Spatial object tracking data
· · ·

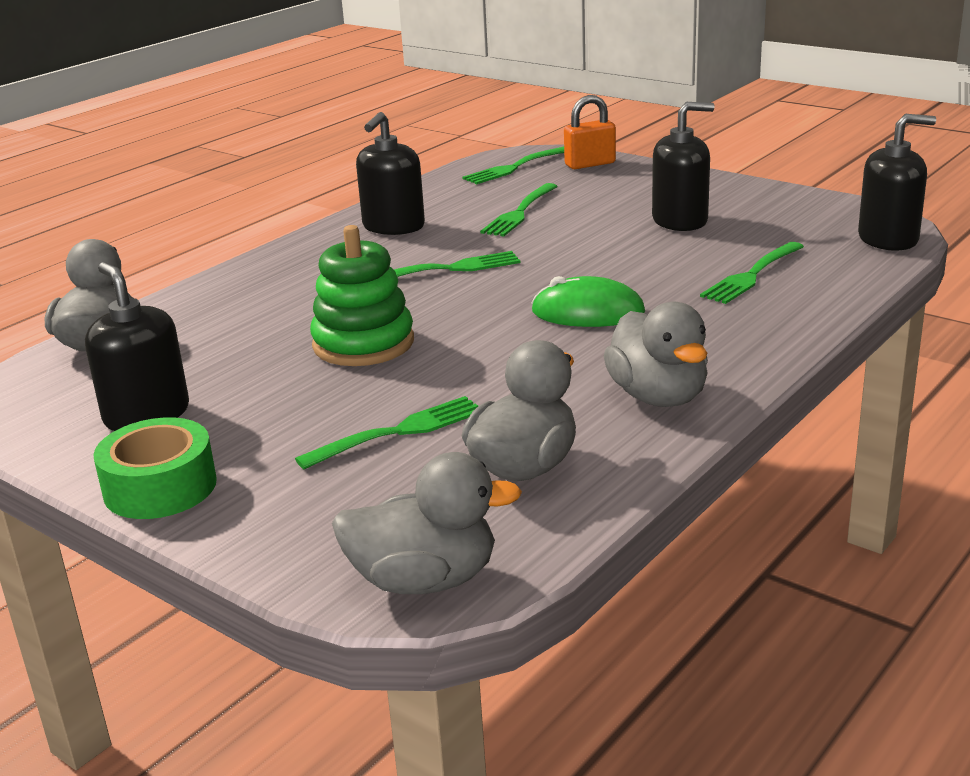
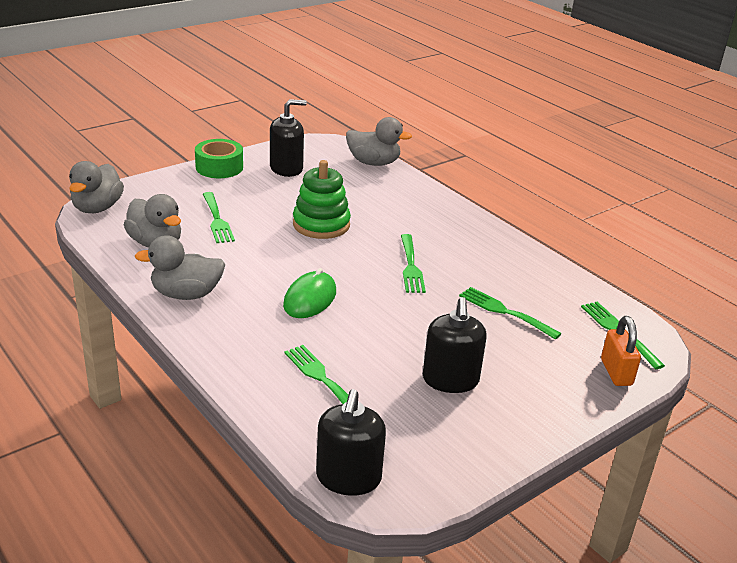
camera: 100 degrees right, 5 degrees up
(393, 226) = (500, 259): black soap dispenser -> none

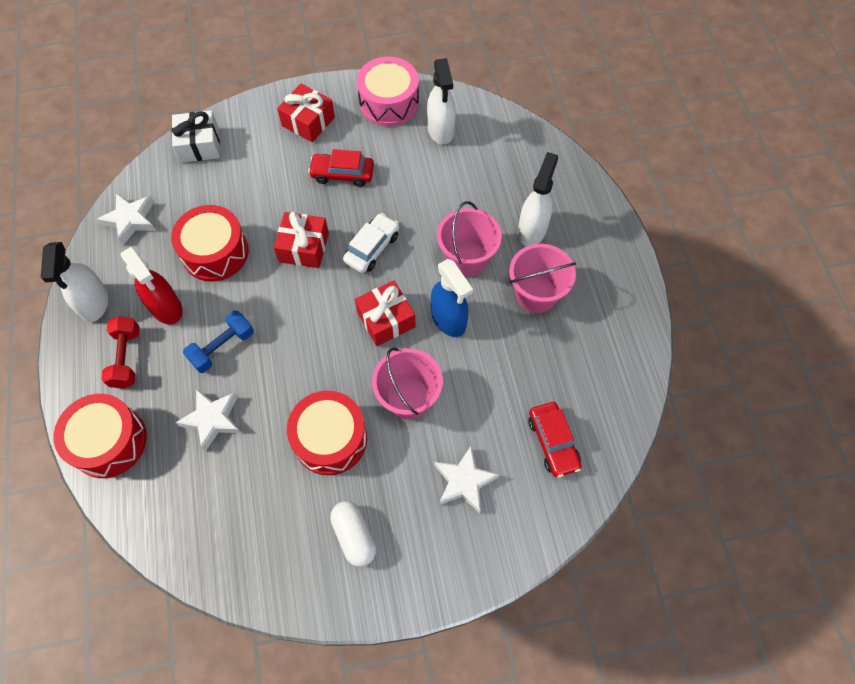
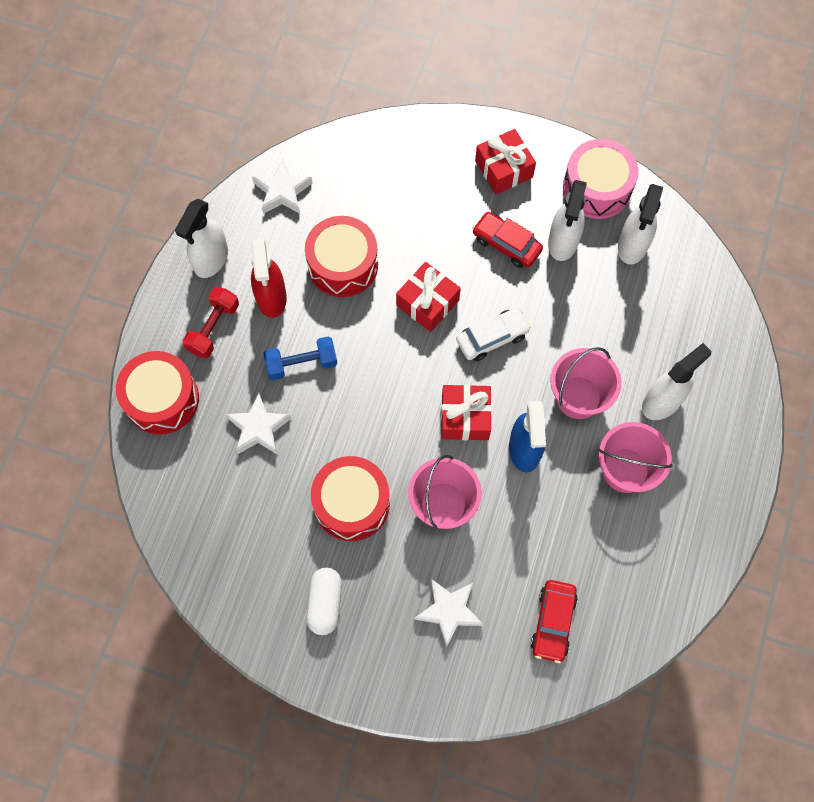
camera: 30 degrees right, 5 degrees up
(199, 145) = (385, 143): white gift -> none
(386, 152) = (563, 242): none -> white spray bottle

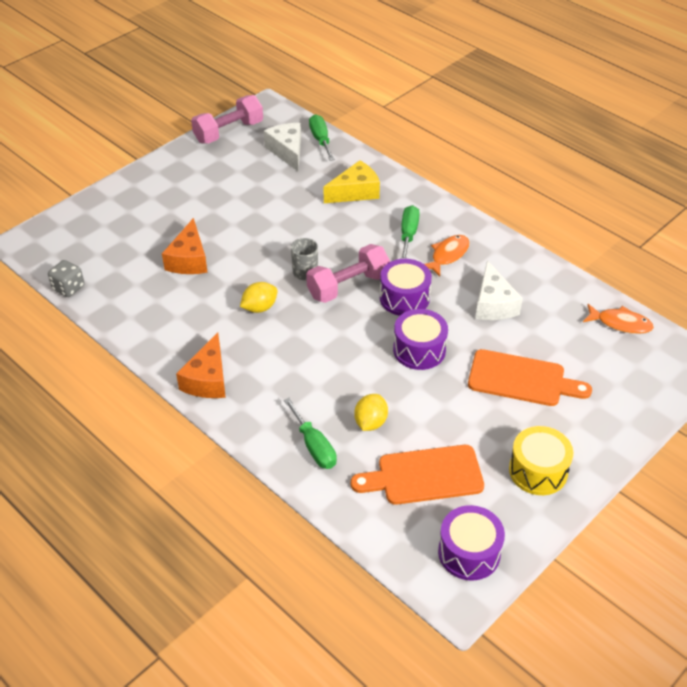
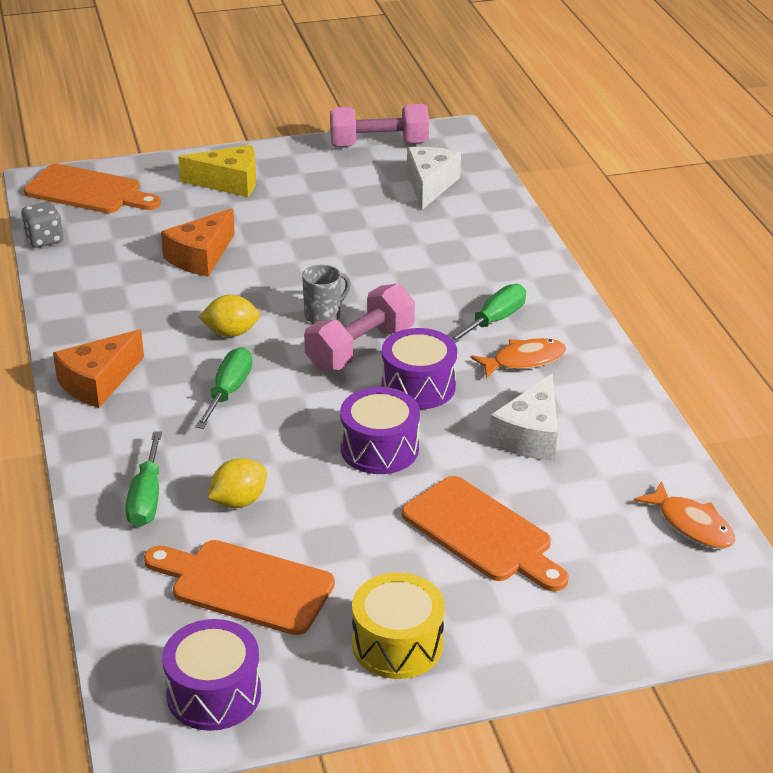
camera: 30 degrees right, 10 degrees down
(64, 238) = (88, 191): none -> orange cutting board
(321, 140) = (484, 186): green screwdriver -> green screwdriver (228, 391)
(348, 286) = (360, 348): pink dumbbell -> pink dumbbell turned 45 degrees counterclockwise
(355, 192) = (472, 253): yellow cheese -> yellow cheese (229, 183)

· · ·

*Your instructions*
All of the records above should be written out exactly, with the pictures left out.

*The completed task*
camera: 100 degrees right, 5 degrees up
(393, 226) = (500, 259): black soap dispenser -> none

camera: 30 degrees right, 5 degrees up
(199, 145) = (385, 143): white gift -> none
(386, 152) = (563, 242): none -> white spray bottle

camera: 30 degrees right, 10 degrees down
(64, 238) = (88, 191): none -> orange cutting board
(321, 140) = (484, 186): green screwdriver -> green screwdriver (228, 391)
(348, 286) = (360, 348): pink dumbbell -> pink dumbbell turned 45 degrees counterclockwise
(355, 192) = (472, 253): yellow cheese -> yellow cheese (229, 183)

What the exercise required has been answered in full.